----- GIVEN ENTRIES -----

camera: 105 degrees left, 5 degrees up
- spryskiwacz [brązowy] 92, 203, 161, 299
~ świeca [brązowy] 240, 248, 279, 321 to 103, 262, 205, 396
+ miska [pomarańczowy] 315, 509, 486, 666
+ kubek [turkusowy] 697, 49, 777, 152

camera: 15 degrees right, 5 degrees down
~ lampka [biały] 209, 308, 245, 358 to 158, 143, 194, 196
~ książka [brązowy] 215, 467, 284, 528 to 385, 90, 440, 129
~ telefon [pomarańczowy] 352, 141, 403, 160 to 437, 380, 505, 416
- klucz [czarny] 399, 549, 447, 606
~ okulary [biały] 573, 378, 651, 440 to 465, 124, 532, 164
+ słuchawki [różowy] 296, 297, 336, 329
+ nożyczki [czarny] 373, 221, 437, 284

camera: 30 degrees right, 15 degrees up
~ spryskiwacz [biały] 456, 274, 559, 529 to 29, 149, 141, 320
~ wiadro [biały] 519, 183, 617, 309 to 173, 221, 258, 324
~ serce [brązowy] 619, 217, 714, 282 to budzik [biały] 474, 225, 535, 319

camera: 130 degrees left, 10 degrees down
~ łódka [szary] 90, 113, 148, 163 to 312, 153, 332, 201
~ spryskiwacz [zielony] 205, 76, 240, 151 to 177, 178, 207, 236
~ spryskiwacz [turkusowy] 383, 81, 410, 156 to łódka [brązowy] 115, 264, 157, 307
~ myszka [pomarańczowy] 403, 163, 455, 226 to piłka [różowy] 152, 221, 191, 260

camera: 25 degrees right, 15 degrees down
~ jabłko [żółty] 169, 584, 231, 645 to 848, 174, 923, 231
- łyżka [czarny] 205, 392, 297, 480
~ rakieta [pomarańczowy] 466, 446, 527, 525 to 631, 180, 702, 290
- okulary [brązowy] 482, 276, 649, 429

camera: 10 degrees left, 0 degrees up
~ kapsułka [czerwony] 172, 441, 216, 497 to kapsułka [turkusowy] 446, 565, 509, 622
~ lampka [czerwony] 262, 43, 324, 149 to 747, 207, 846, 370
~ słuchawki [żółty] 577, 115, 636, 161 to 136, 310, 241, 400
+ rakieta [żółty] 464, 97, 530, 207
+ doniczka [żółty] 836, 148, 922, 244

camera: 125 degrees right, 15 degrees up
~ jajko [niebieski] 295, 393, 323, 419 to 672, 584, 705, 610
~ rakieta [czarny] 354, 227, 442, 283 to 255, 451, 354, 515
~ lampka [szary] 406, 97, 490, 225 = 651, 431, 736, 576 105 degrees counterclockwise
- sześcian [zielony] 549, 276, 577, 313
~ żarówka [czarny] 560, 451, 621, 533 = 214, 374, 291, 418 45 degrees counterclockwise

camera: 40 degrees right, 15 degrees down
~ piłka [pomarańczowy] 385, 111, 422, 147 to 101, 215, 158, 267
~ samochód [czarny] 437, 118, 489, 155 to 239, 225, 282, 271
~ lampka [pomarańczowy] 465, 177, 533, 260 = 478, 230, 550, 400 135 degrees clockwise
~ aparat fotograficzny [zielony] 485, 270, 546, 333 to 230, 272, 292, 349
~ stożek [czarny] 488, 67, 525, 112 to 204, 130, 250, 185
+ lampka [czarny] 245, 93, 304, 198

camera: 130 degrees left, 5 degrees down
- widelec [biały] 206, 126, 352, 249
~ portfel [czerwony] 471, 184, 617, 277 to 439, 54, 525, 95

-----

WHAT TO PRODUCE: Each line of the data is to be retyped exactly.

OUTPUT OF THE TASK:
camera: 105 degrees left, 5 degrees up
- spryskiwacz [brązowy] 92, 203, 161, 299
~ świeca [brązowy] 240, 248, 279, 321 to 103, 262, 205, 396
+ miska [pomarańczowy] 315, 509, 486, 666
+ kubek [turkusowy] 697, 49, 777, 152

camera: 15 degrees right, 5 degrees down
~ lampka [biały] 209, 308, 245, 358 to 158, 143, 194, 196
~ książka [brązowy] 215, 467, 284, 528 to 385, 90, 440, 129
~ telefon [pomarańczowy] 352, 141, 403, 160 to 437, 380, 505, 416
- klucz [czarny] 399, 549, 447, 606
~ okulary [biały] 573, 378, 651, 440 to 465, 124, 532, 164
+ słuchawki [różowy] 296, 297, 336, 329
+ nożyczki [czarny] 373, 221, 437, 284

camera: 30 degrees right, 15 degrees up
~ spryskiwacz [biały] 456, 274, 559, 529 to 29, 149, 141, 320
~ wiadro [biały] 519, 183, 617, 309 to 173, 221, 258, 324
~ serce [brązowy] 619, 217, 714, 282 to budzik [biały] 474, 225, 535, 319

camera: 130 degrees left, 10 degrees down
~ łódka [szary] 90, 113, 148, 163 to 312, 153, 332, 201
~ spryskiwacz [zielony] 205, 76, 240, 151 to 177, 178, 207, 236
~ spryskiwacz [turkusowy] 383, 81, 410, 156 to łódka [brązowy] 115, 264, 157, 307
~ myszka [pomarańczowy] 403, 163, 455, 226 to piłka [różowy] 152, 221, 191, 260

camera: 25 degrees right, 15 degrees down
~ jabłko [żółty] 169, 584, 231, 645 to 848, 174, 923, 231
- łyżka [czarny] 205, 392, 297, 480
~ rakieta [pomarańczowy] 466, 446, 527, 525 to 631, 180, 702, 290
- okulary [brązowy] 482, 276, 649, 429

camera: 10 degrees left, 0 degrees up
~ kapsułka [czerwony] 172, 441, 216, 497 to kapsułka [turkusowy] 446, 565, 509, 622
~ lampka [czerwony] 262, 43, 324, 149 to 747, 207, 846, 370
~ słuchawki [żółty] 577, 115, 636, 161 to 136, 310, 241, 400
+ rakieta [żółty] 464, 97, 530, 207
+ doniczka [żółty] 836, 148, 922, 244

camera: 125 degrees right, 15 degrees up
~ jajko [niebieski] 295, 393, 323, 419 to 672, 584, 705, 610
~ rakieta [czarny] 354, 227, 442, 283 to 255, 451, 354, 515
~ lampka [szary] 406, 97, 490, 225 = 651, 431, 736, 576 105 degrees counterclockwise
- sześcian [zielony] 549, 276, 577, 313
~ żarówka [czarny] 560, 451, 621, 533 = 214, 374, 291, 418 45 degrees counterclockwise

camera: 40 degrees right, 15 degrees down
~ piłka [pomarańczowy] 385, 111, 422, 147 to 101, 215, 158, 267
~ samochód [czarny] 437, 118, 489, 155 to 239, 225, 282, 271
~ lampka [pomarańczowy] 465, 177, 533, 260 = 478, 230, 550, 400 135 degrees clockwise
~ aparat fotograficzny [zielony] 485, 270, 546, 333 to 230, 272, 292, 349
~ stożek [czarny] 488, 67, 525, 112 to 204, 130, 250, 185
+ lampka [czarny] 245, 93, 304, 198

camera: 130 degrees left, 5 degrees down
- widelec [biały] 206, 126, 352, 249
~ portfel [czerwony] 471, 184, 617, 277 to 439, 54, 525, 95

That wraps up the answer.